WHAT IS EXPECTED
Up to and including the line that holds "brown_cupcake (286, 274)", copy every line of the records below exactly, starting at the first; leave pictures out.

(Coordinate-based object records)

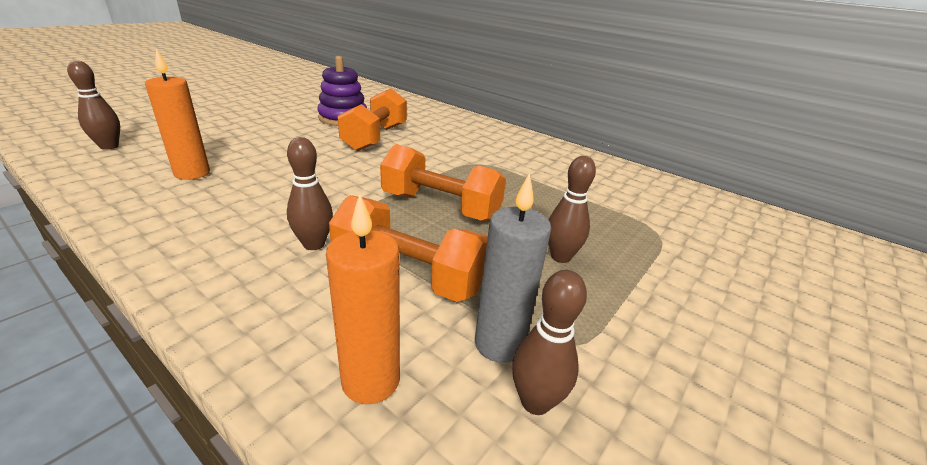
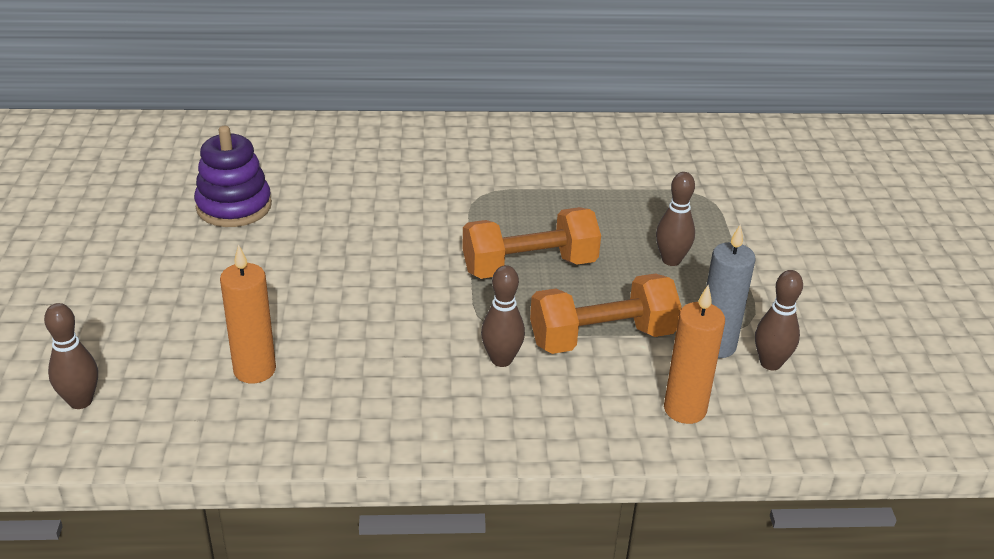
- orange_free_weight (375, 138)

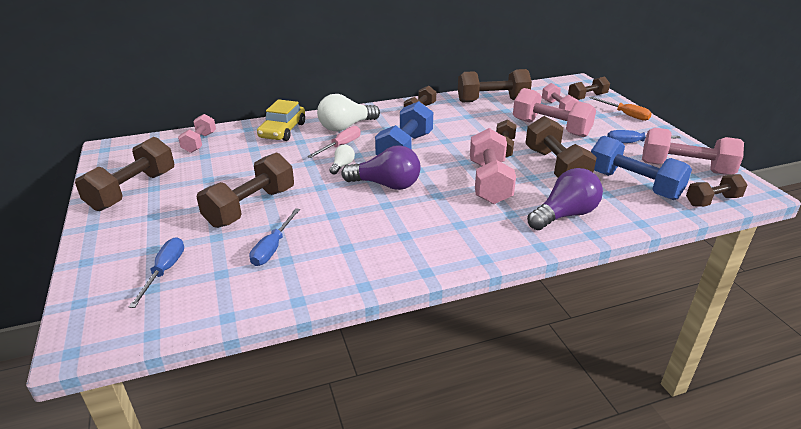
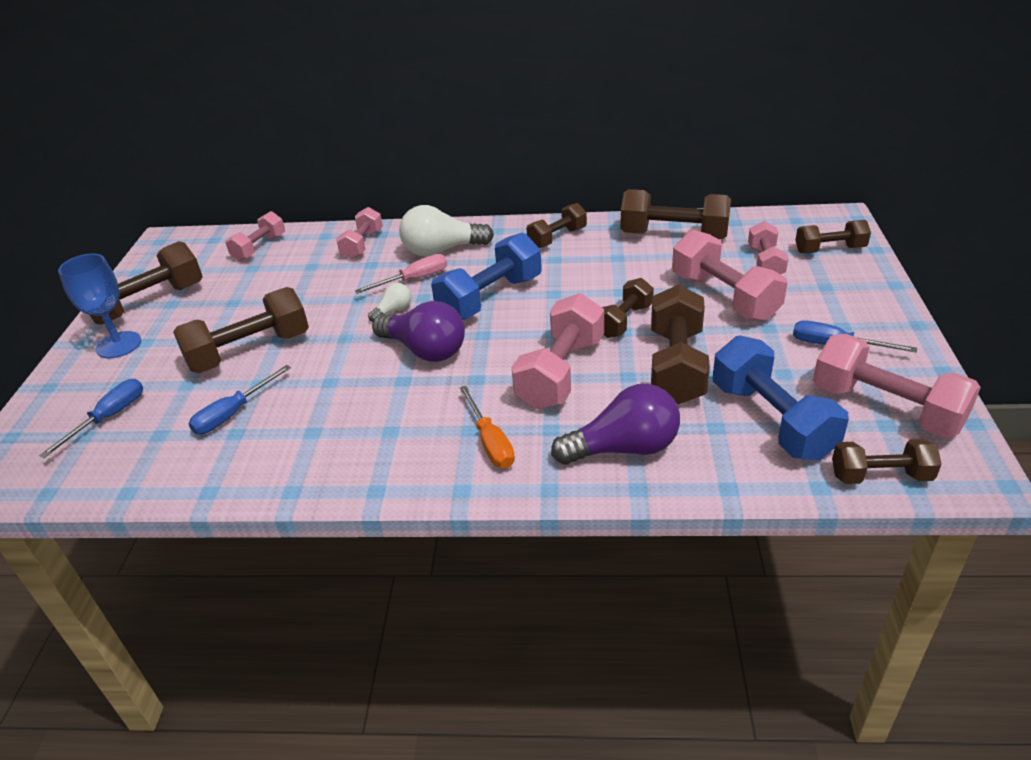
+ royal_blue_chalice (119, 345)
~ golden_toy_car (283, 130) to pink_free_weight (362, 245)
~ orange_hand_screwdriver (625, 114) to (490, 442)

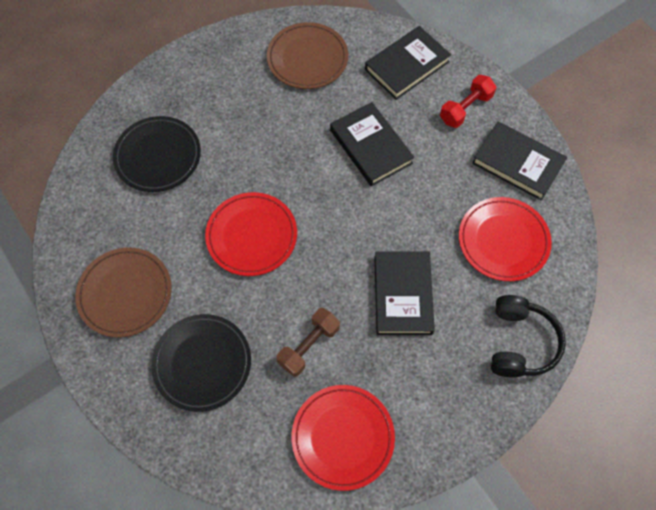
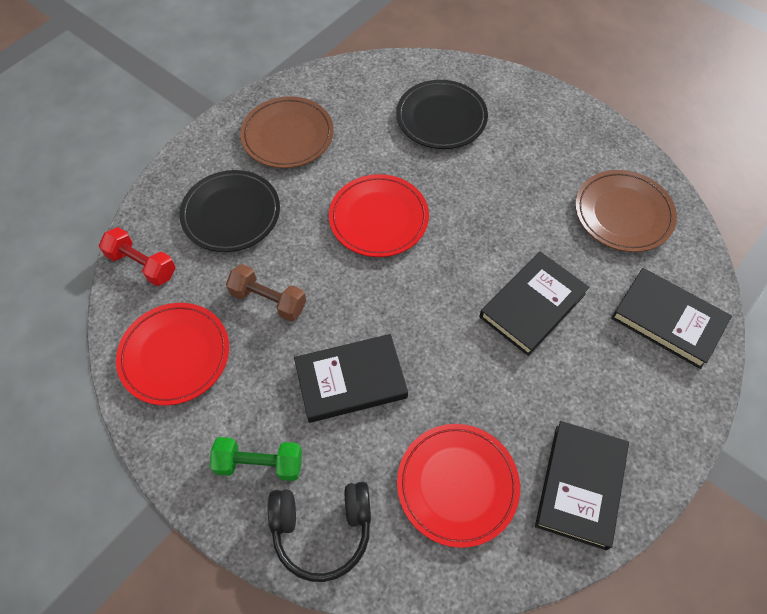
~ crimson_free_weight (465, 108) to (142, 265)
+ green_free_weight (259, 464)

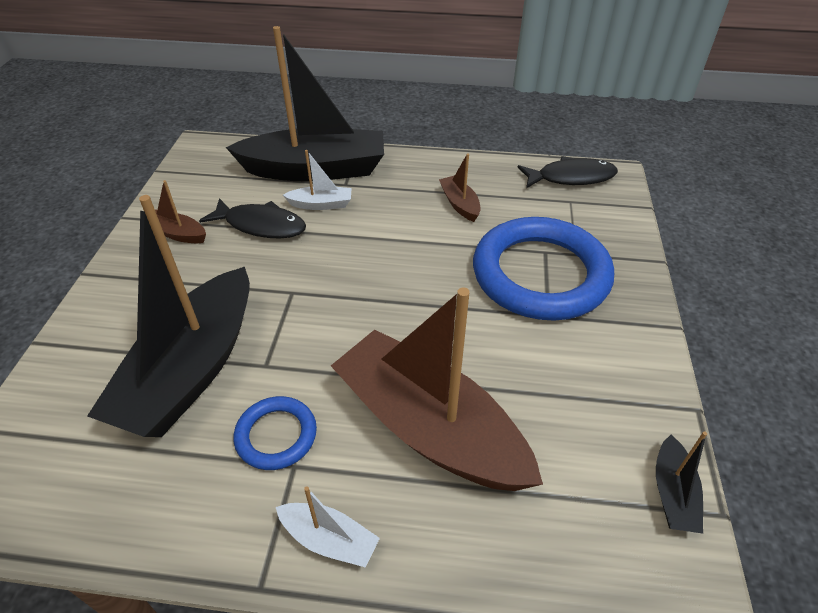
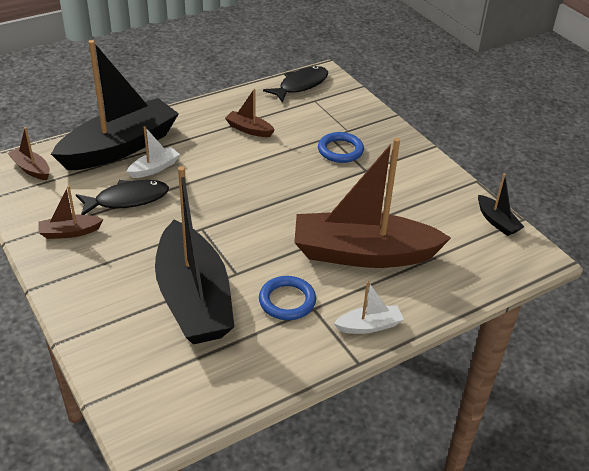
+ brown_boat (31, 169)
~ royal_blue_ring (540, 274) = (340, 150) x0.47

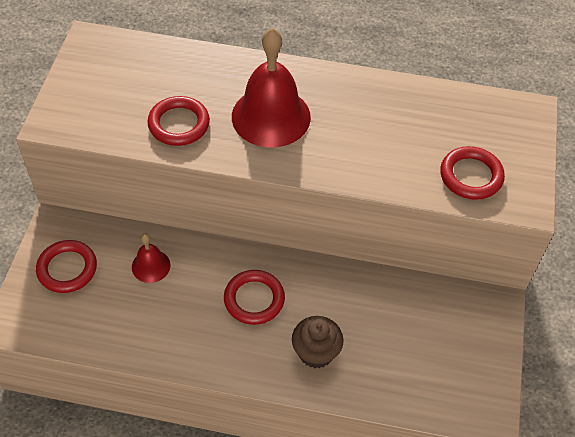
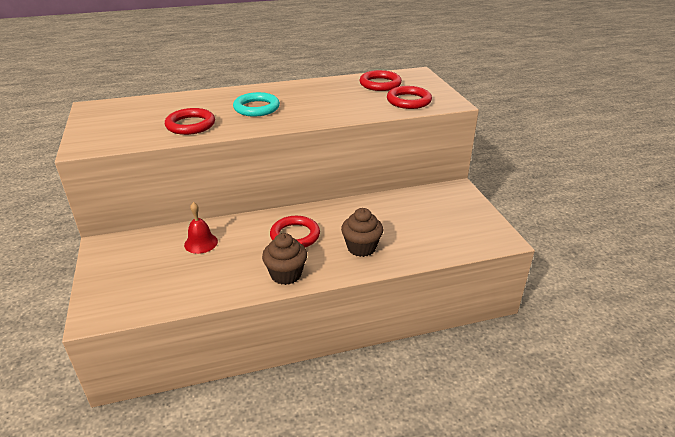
~ crimson_school_bell (271, 116) to turquoise_ring (256, 108)
+ brown_cupcake (286, 274)
~ crimson_ring (67, 269) to (380, 84)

EXERCISE SOLUTION
- orange_free_weight (375, 138)

+ royal_blue_chalice (119, 345)
~ golden_toy_car (283, 130) to pink_free_weight (362, 245)
~ orange_hand_screwdriver (625, 114) to (490, 442)

~ crimson_free_weight (465, 108) to (142, 265)
+ green_free_weight (259, 464)

+ brown_boat (31, 169)
~ royal_blue_ring (540, 274) = (340, 150) x0.47

~ crimson_school_bell (271, 116) to turquoise_ring (256, 108)
+ brown_cupcake (286, 274)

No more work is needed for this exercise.